● ACTIVITY:
Select and copy out every line in the records containing "white".

● Shape state change listings:
[Start of Attachment]
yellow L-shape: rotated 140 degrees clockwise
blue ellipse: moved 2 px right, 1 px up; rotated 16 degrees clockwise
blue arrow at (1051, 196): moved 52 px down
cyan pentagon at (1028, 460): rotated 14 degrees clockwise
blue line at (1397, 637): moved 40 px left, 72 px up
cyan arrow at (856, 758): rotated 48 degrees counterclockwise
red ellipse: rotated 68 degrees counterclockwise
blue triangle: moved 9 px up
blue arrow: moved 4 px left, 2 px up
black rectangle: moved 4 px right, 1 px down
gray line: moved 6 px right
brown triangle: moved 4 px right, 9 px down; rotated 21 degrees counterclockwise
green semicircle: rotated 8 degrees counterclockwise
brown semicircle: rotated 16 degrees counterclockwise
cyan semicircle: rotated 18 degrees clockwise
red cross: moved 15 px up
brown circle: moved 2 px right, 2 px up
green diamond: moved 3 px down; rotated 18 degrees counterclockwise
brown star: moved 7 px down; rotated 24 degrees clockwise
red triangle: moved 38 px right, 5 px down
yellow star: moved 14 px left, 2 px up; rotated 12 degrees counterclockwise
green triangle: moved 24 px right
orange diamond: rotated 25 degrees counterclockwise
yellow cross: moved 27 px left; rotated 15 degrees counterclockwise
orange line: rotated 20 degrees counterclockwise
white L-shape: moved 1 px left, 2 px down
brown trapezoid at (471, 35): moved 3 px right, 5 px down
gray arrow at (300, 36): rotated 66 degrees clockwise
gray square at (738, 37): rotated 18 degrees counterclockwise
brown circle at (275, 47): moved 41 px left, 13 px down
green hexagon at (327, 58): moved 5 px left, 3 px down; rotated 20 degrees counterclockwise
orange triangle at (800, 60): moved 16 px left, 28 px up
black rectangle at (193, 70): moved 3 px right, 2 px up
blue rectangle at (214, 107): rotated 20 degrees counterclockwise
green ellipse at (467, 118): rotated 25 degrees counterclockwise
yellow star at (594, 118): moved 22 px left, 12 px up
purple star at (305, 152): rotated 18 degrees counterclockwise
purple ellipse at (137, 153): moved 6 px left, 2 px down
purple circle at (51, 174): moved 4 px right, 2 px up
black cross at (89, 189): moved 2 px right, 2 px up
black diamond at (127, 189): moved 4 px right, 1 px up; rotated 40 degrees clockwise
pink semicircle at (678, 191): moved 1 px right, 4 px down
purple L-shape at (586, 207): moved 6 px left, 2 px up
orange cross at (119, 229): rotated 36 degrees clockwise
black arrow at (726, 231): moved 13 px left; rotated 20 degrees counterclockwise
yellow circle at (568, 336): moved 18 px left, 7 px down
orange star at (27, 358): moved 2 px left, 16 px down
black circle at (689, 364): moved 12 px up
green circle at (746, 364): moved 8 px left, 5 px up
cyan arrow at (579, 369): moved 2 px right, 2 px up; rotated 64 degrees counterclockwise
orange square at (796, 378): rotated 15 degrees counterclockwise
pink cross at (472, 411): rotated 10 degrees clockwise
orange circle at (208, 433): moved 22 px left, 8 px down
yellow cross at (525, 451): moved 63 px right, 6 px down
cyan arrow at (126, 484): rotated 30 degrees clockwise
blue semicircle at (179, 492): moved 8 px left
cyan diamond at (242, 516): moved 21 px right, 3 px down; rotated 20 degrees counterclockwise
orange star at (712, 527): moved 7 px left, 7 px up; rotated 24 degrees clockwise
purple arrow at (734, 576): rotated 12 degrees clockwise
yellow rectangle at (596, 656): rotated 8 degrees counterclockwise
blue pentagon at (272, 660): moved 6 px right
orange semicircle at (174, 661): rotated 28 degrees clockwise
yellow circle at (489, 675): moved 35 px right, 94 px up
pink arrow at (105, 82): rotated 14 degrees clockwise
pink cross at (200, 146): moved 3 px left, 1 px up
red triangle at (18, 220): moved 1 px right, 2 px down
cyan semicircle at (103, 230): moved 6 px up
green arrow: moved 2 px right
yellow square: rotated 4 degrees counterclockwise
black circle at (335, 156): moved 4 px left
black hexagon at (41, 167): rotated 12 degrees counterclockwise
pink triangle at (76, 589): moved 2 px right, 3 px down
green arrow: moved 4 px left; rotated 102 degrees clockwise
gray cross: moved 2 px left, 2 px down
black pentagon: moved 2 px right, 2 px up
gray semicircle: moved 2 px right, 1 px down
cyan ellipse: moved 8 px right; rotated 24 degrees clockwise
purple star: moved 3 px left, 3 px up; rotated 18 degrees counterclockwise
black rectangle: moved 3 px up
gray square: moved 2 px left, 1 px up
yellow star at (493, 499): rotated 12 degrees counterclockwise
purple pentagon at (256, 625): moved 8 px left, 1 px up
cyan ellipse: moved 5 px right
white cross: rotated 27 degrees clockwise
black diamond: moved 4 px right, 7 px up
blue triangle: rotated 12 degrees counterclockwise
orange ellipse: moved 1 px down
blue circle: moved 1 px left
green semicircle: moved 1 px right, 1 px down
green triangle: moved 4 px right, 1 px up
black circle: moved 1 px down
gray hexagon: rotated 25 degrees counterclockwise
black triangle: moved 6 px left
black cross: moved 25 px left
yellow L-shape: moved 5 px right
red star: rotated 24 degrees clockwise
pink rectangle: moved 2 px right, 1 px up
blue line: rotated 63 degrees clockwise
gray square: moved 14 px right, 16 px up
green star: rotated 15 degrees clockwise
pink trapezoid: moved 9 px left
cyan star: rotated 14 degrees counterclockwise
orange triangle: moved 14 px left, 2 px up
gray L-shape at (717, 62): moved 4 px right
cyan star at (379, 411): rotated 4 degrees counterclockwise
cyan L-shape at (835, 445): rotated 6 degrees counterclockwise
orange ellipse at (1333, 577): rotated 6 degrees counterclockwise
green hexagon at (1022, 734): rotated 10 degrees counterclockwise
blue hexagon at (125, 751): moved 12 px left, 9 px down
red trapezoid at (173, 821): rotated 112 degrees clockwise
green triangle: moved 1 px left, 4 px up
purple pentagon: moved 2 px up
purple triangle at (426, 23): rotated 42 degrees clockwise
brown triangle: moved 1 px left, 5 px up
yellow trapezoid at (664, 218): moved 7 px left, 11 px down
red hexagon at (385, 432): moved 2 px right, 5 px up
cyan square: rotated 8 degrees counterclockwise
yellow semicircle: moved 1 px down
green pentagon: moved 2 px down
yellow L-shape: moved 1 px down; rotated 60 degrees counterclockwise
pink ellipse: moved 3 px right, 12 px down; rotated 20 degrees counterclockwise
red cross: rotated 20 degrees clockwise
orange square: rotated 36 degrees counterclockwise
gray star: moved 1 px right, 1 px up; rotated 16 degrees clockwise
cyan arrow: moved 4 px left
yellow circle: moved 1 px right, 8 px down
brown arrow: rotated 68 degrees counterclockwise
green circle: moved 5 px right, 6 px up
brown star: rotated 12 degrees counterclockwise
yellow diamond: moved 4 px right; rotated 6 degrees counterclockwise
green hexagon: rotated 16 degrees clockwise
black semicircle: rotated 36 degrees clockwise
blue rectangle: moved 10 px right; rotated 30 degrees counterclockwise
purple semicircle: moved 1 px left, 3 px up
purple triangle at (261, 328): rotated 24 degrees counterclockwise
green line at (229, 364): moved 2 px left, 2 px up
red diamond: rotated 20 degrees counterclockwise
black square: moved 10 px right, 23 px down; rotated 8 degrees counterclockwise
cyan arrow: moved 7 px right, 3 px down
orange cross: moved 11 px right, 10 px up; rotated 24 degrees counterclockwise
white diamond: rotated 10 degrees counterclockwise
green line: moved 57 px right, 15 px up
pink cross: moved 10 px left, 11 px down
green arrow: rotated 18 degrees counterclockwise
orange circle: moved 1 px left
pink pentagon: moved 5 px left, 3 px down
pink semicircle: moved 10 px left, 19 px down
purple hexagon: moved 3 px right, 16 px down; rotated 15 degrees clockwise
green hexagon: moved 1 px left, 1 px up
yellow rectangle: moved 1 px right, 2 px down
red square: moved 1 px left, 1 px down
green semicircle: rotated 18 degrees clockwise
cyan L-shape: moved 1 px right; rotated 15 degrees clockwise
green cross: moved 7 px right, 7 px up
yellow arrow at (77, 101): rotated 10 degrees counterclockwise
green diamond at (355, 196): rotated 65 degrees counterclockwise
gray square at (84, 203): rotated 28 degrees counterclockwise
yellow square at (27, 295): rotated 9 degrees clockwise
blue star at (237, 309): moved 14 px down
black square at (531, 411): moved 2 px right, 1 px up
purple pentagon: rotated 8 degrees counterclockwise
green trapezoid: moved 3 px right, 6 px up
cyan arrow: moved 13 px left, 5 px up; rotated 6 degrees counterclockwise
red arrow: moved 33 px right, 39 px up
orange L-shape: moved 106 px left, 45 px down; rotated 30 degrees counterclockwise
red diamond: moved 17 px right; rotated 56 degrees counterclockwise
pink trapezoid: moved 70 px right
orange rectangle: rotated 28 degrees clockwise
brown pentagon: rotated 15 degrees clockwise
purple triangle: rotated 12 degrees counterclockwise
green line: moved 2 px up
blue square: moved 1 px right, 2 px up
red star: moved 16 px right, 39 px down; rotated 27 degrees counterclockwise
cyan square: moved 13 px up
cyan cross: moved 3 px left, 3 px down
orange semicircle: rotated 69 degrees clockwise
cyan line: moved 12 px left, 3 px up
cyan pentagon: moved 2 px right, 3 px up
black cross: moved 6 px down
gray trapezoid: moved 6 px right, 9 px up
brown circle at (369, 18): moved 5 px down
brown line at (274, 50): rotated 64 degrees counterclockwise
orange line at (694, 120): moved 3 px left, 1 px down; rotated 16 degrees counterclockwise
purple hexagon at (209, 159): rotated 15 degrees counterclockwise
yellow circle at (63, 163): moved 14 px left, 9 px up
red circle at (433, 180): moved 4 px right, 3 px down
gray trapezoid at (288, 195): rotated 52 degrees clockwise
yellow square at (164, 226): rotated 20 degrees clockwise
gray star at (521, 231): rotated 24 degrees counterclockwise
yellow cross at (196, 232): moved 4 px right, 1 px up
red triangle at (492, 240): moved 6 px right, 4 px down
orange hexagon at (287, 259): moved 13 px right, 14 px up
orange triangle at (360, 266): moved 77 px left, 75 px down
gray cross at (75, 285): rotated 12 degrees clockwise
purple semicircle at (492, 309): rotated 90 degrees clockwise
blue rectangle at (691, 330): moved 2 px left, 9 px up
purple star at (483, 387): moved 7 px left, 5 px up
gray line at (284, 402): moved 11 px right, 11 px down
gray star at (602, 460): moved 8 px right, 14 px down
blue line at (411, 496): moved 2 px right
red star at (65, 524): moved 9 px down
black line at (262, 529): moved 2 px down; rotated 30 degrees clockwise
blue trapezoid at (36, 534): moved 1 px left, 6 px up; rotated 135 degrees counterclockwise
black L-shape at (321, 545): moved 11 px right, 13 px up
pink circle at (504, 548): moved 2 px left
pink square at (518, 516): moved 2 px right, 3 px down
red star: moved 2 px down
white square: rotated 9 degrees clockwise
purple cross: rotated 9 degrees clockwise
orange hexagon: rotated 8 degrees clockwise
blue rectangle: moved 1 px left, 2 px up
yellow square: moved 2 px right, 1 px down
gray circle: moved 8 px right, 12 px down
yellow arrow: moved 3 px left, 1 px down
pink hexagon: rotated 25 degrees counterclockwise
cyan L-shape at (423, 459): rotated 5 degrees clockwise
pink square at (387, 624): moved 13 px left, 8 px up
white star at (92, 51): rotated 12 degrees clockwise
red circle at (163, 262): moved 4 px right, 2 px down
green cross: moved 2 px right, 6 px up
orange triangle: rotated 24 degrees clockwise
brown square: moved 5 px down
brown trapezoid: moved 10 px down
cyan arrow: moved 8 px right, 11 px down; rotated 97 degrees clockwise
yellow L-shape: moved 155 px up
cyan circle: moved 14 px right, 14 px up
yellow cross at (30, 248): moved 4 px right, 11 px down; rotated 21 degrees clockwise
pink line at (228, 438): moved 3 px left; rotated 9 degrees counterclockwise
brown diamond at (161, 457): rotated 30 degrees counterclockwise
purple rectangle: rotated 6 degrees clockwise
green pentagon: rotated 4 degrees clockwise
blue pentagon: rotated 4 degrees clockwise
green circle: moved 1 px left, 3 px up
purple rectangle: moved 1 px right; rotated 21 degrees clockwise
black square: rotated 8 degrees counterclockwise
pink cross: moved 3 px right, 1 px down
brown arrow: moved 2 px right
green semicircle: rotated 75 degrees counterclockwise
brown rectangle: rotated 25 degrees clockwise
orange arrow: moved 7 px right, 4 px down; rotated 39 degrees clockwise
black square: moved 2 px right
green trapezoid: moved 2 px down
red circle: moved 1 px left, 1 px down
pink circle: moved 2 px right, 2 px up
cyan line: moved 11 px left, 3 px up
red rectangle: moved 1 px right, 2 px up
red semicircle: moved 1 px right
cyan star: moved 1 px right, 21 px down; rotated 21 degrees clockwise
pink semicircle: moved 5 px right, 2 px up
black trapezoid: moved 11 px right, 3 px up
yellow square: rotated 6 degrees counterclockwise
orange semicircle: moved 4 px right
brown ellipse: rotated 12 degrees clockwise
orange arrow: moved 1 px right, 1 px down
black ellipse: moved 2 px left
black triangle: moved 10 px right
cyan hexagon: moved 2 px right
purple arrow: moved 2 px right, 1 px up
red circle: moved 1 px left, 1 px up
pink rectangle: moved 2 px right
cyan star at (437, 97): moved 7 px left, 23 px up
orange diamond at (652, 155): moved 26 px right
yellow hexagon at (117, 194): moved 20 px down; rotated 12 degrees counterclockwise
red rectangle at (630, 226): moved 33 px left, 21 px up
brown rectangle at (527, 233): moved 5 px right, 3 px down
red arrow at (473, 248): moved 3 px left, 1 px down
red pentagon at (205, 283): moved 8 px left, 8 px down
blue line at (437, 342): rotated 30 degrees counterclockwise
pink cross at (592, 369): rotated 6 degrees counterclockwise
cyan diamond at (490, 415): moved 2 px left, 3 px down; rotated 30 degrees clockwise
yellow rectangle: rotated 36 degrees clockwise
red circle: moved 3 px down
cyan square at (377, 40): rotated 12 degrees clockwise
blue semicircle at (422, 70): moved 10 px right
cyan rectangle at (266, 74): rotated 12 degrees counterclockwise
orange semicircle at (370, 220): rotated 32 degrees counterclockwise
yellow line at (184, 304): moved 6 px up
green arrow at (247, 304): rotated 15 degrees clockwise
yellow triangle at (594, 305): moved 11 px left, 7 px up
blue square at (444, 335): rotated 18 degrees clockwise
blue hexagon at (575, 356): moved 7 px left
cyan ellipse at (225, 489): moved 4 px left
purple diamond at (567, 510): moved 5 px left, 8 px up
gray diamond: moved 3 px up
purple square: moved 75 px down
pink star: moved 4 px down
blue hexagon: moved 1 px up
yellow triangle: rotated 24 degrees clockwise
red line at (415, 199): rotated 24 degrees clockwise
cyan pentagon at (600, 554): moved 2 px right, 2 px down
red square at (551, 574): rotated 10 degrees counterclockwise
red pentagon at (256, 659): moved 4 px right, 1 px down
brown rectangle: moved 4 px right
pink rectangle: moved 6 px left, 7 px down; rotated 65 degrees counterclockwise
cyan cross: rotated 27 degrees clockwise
[End of Attachment]
● TASK SOLUTION:
white L-shape: moved 1 px left, 2 px down
white cross: rotated 27 degrees clockwise
white diamond: rotated 10 degrees counterclockwise
white square: rotated 9 degrees clockwise
white star at (92, 51): rotated 12 degrees clockwise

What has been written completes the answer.